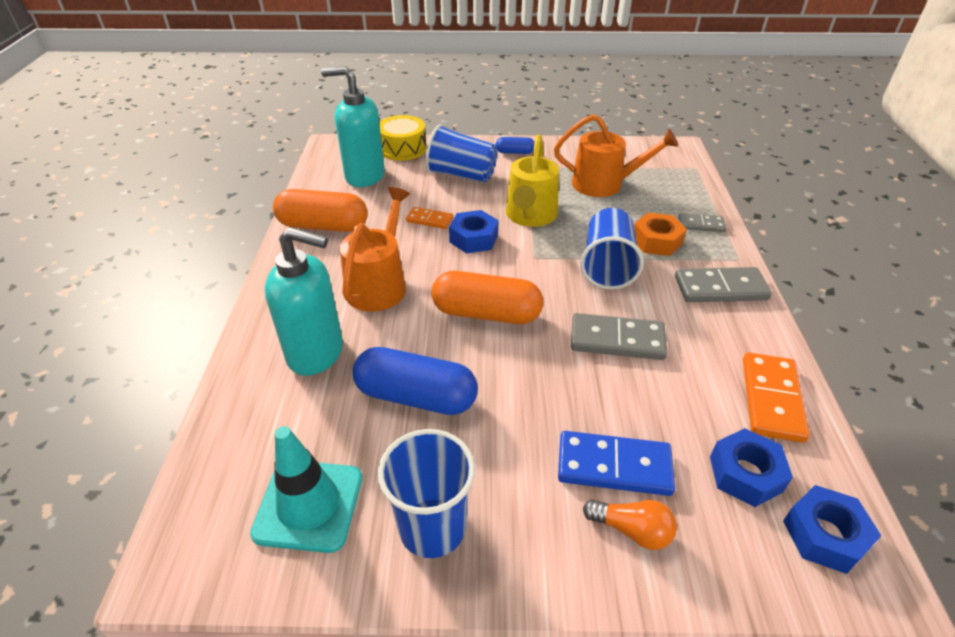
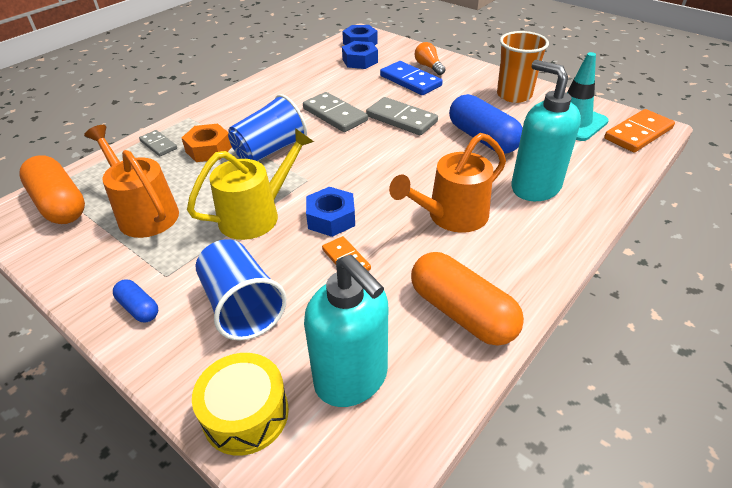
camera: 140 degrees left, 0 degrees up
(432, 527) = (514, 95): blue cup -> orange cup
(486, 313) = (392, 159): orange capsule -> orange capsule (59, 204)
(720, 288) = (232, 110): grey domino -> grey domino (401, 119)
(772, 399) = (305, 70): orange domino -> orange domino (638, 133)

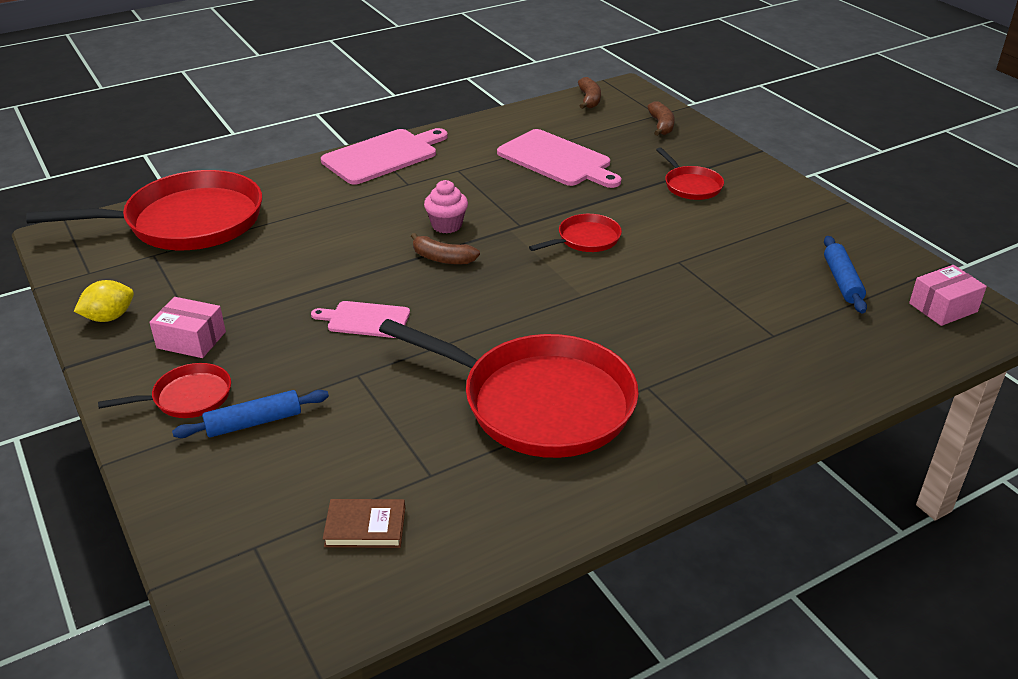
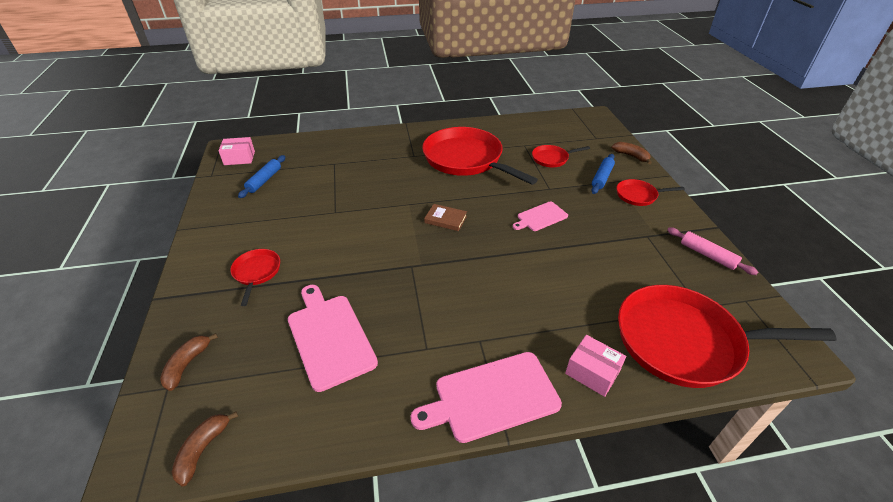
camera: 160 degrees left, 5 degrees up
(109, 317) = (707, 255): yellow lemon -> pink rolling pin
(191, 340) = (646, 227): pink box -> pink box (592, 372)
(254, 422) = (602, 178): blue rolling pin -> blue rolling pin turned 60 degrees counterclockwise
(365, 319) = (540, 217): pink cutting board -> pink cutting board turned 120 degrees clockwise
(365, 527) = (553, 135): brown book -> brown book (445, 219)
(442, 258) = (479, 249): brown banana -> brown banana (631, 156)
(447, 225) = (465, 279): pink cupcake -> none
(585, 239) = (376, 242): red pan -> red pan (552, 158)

[Work to be completed]
From the entries above, return exactly the line containing "camera: 160 degrees left, 5 degrees up", the line containing "(447, 225) = (465, 279): pink cupcake -> none", and all lines between, and nothing else.

[Problem solution]
camera: 160 degrees left, 5 degrees up
(109, 317) = (707, 255): yellow lemon -> pink rolling pin
(191, 340) = (646, 227): pink box -> pink box (592, 372)
(254, 422) = (602, 178): blue rolling pin -> blue rolling pin turned 60 degrees counterclockwise
(365, 319) = (540, 217): pink cutting board -> pink cutting board turned 120 degrees clockwise
(365, 527) = (553, 135): brown book -> brown book (445, 219)
(442, 258) = (479, 249): brown banana -> brown banana (631, 156)
(447, 225) = (465, 279): pink cupcake -> none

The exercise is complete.